[YOUR GOAL]: Without the pictures, set down every line of the data exactly.

[DATASET EXCERPT]:
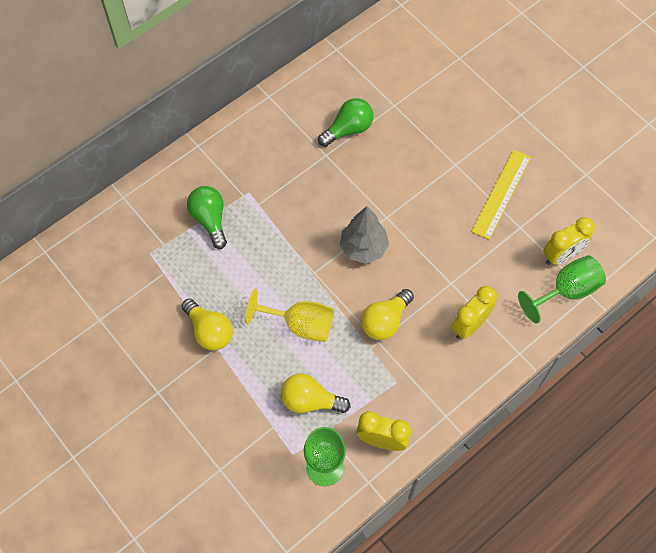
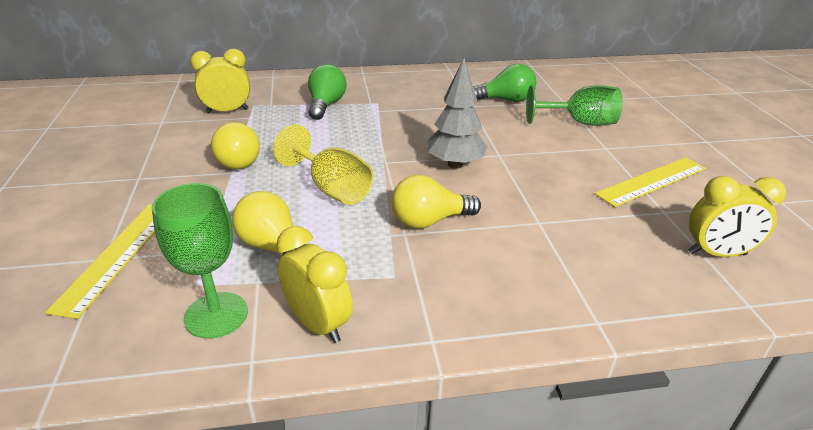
camera: 30 degrees right, 30 degrees down
(225, 462) = (118, 255): none -> yellow ruler
(469, 325) = (538, 265): yellow clock -> yellow clock (227, 111)
(566, 291) = (710, 288): green goblet -> green goblet (579, 123)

[EXERCISE OUTPUT]:
camera: 30 degrees right, 30 degrees down
(225, 462) = (118, 255): none -> yellow ruler
(469, 325) = (538, 265): yellow clock -> yellow clock (227, 111)
(566, 291) = (710, 288): green goblet -> green goblet (579, 123)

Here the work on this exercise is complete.